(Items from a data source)
◆ ◆ ◆ ◆ ◆ ◆ ◆

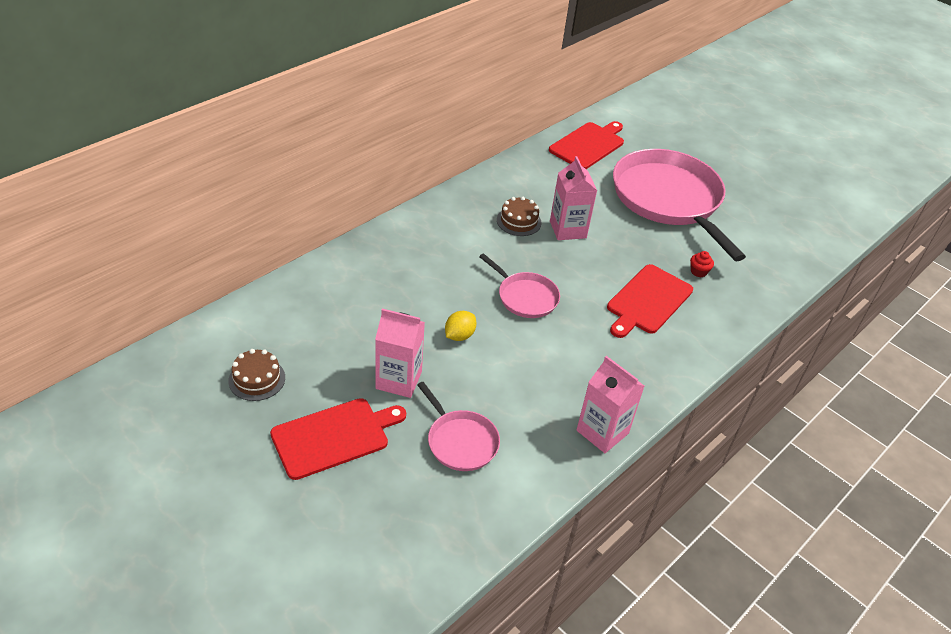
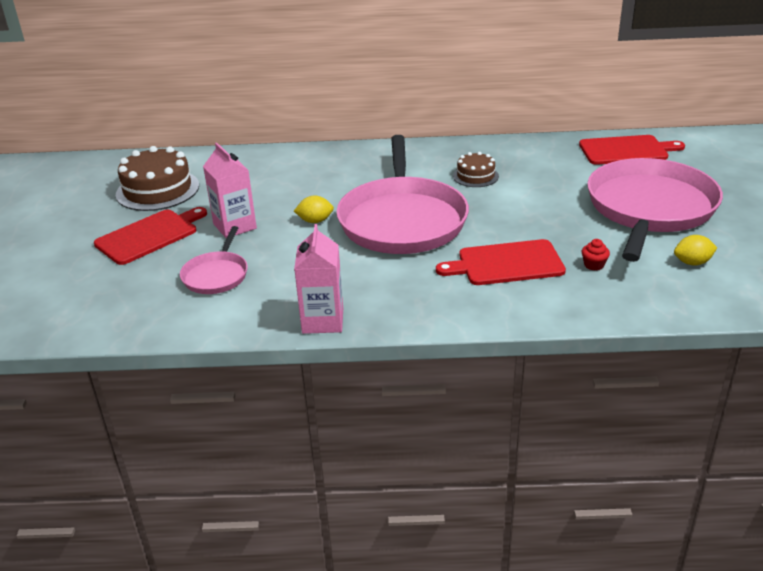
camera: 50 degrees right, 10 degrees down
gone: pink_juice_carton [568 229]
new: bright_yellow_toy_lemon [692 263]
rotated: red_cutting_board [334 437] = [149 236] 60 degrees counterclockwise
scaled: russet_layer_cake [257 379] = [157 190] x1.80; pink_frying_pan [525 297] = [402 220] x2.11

◆ ◆ ◆ ◆ ◆ ◆ ◆

● **Your objective**: From the line that contains "new: bright_yellow_toy_lemon [692 263]" through the end of the records above, print every line exactly and nothing else.

● **Task solution**:
new: bright_yellow_toy_lemon [692 263]
rotated: red_cutting_board [334 437] = [149 236] 60 degrees counterclockwise
scaled: russet_layer_cake [257 379] = [157 190] x1.80; pink_frying_pan [525 297] = [402 220] x2.11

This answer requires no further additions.